What the task asks: Find the lines of the data below that include "tile". Report their number only.

*** Supplied information ***

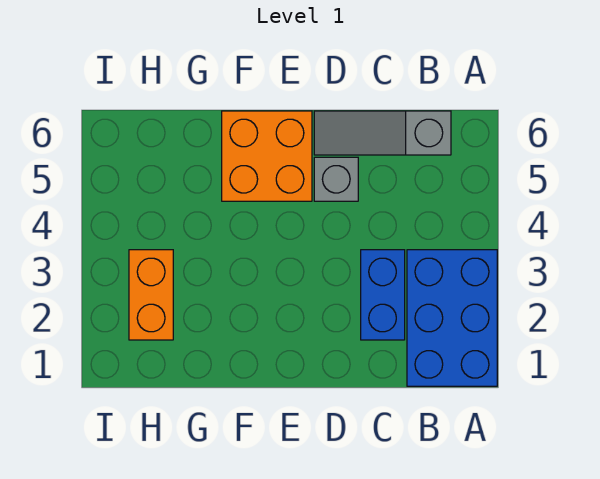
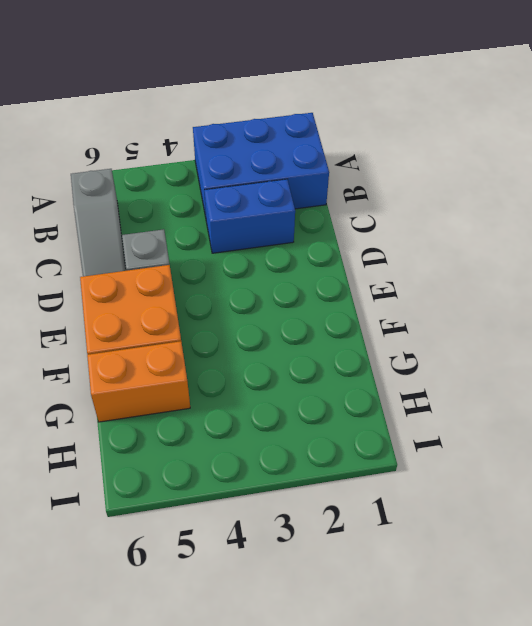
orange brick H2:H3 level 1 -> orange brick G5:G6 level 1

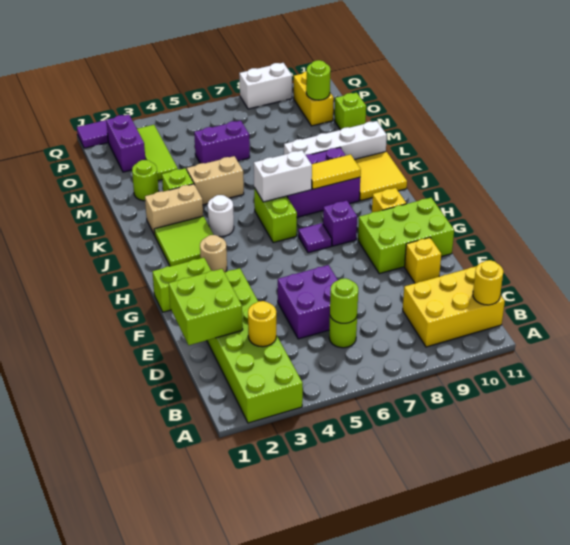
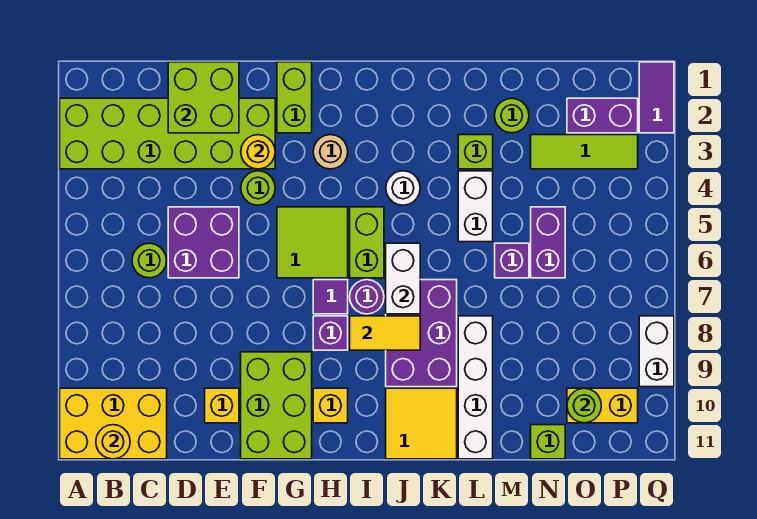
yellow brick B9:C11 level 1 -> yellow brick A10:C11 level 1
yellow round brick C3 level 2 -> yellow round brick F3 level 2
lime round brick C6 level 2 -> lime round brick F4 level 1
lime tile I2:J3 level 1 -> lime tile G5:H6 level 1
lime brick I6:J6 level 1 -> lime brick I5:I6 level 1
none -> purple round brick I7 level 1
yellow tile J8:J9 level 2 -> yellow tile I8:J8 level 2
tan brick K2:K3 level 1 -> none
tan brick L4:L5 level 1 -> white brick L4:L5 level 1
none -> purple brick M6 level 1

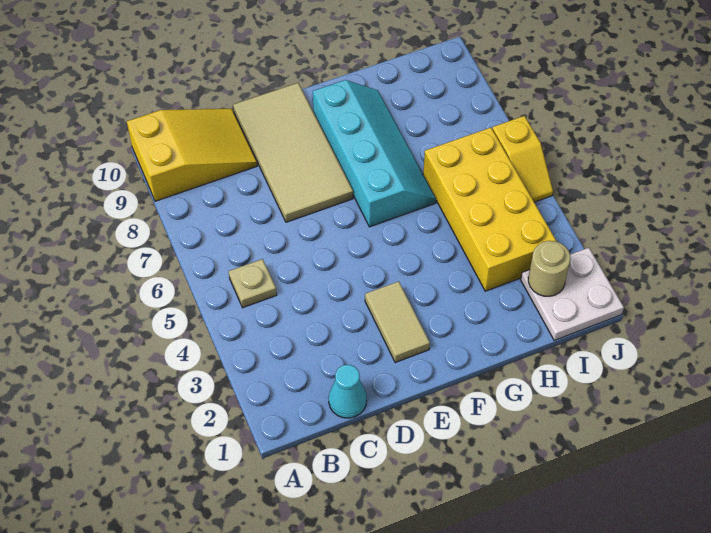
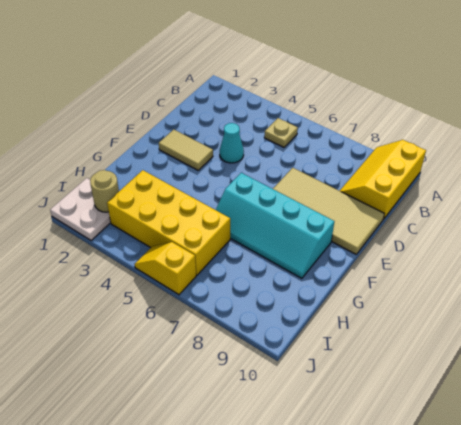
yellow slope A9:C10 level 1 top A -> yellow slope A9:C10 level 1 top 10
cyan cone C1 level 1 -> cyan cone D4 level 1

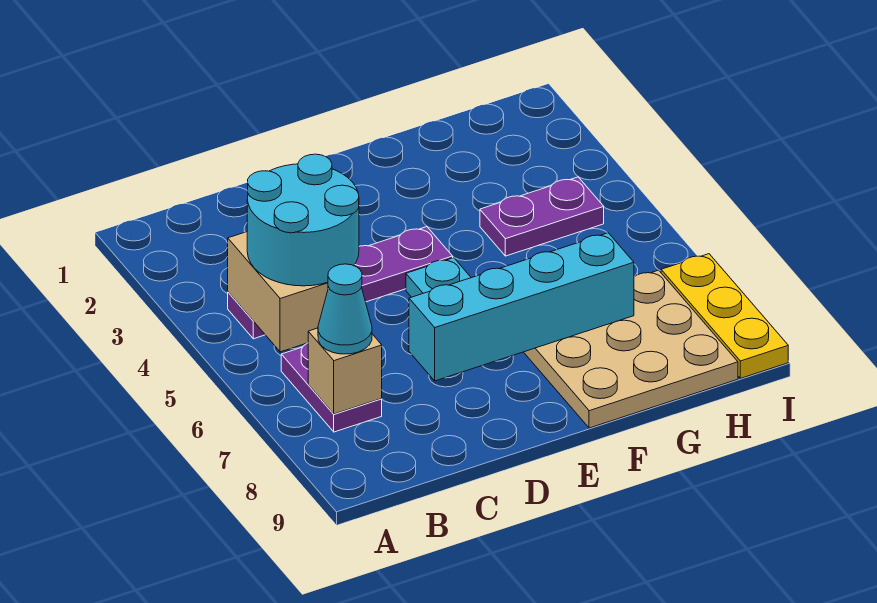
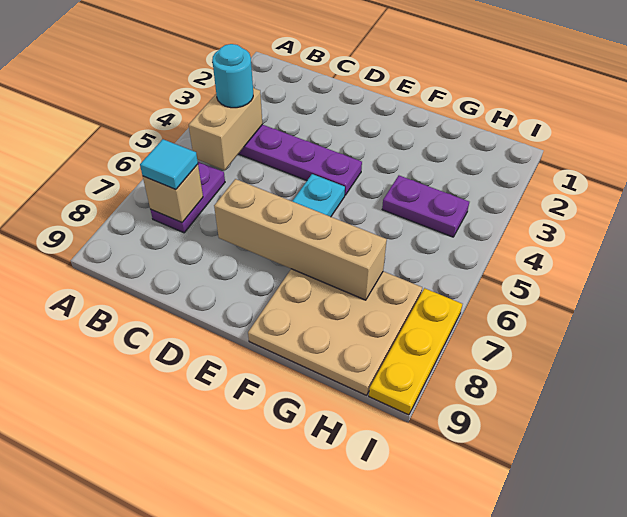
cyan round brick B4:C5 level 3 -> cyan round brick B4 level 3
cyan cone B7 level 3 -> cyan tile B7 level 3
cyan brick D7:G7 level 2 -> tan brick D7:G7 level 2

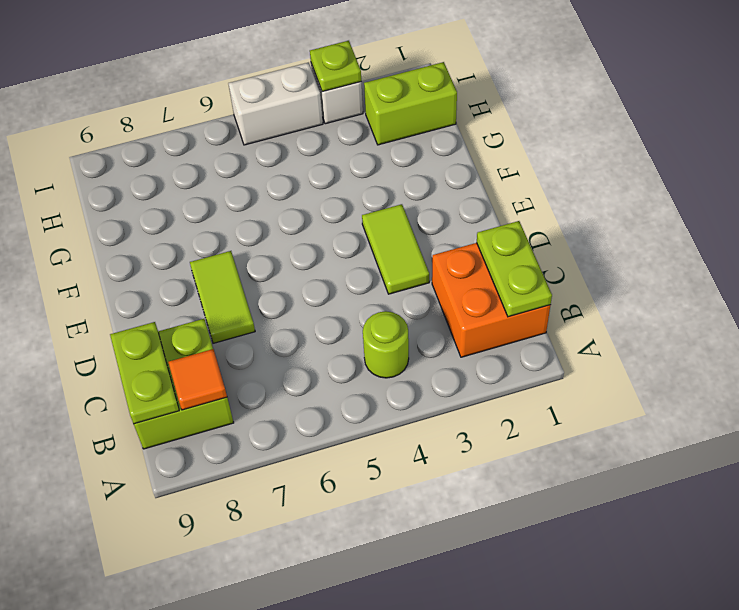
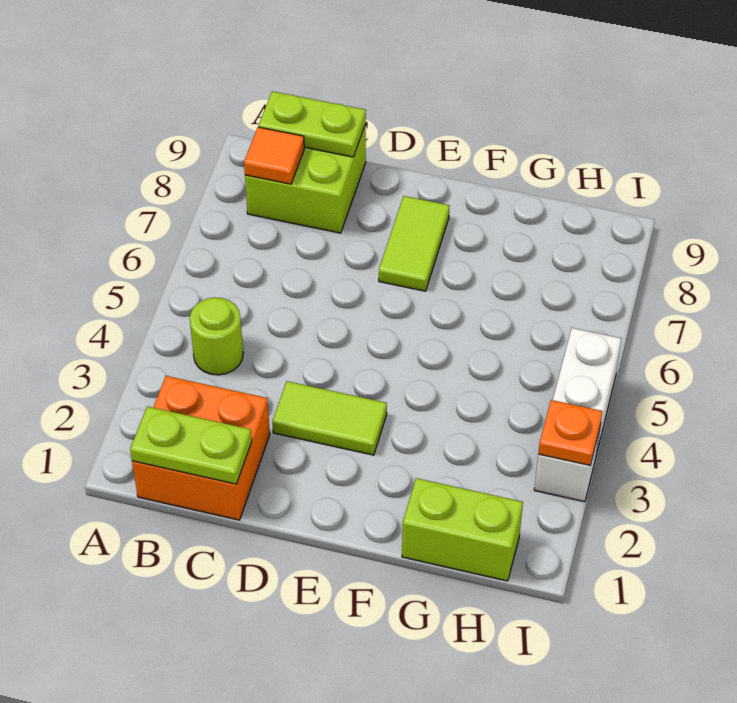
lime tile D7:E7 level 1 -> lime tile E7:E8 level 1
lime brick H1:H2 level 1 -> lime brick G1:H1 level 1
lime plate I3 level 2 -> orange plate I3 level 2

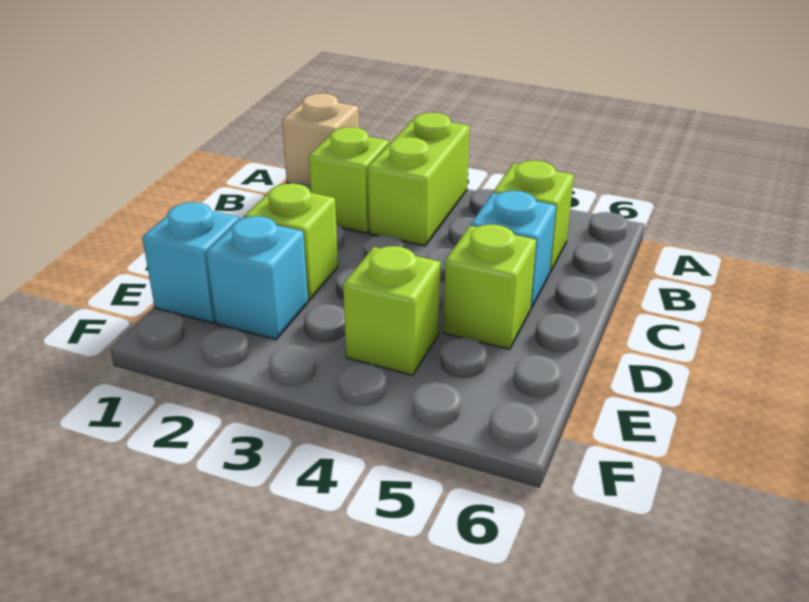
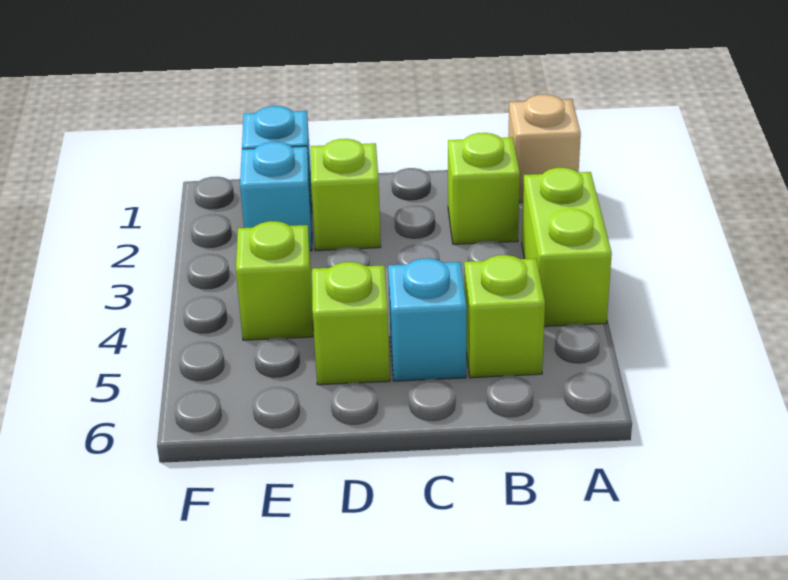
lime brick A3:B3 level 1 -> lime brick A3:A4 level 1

*** End of Supplied information ***

Solution: 4